SUPPLIED DATA: Begin

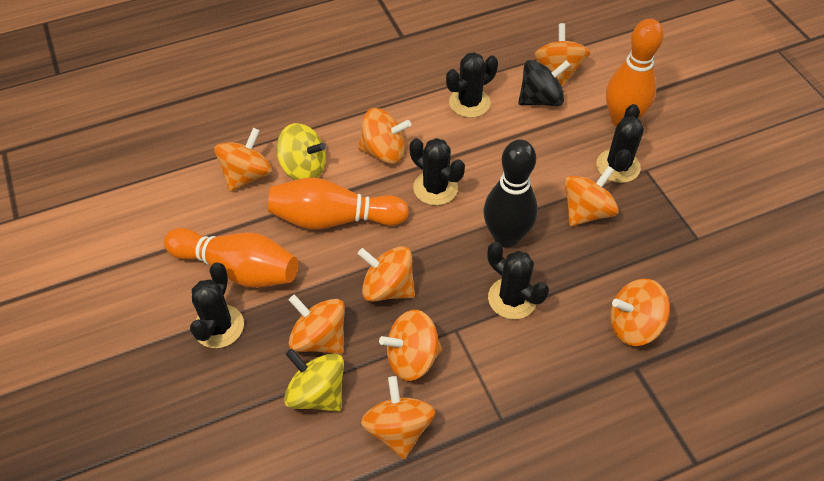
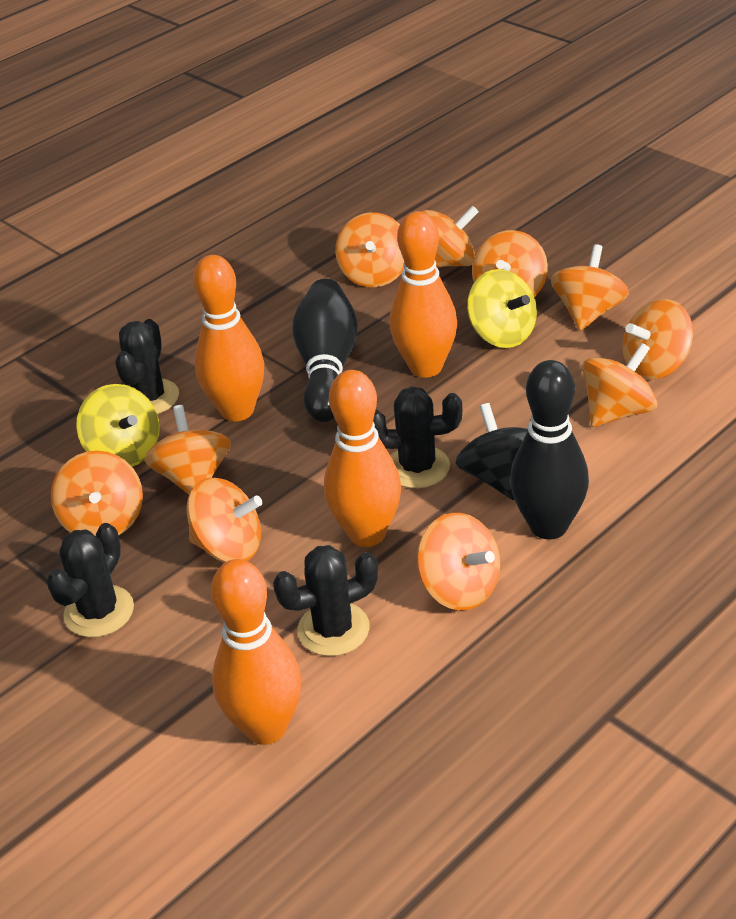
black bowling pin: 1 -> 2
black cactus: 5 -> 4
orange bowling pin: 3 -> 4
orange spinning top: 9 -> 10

SUPPLIED DATA: End

> [TASK REQUIREMENTS]:
This task asks for the data above repeated exactly, without a single picture.

> [ANSWER BELOW]:
black bowling pin: 1 -> 2
black cactus: 5 -> 4
orange bowling pin: 3 -> 4
orange spinning top: 9 -> 10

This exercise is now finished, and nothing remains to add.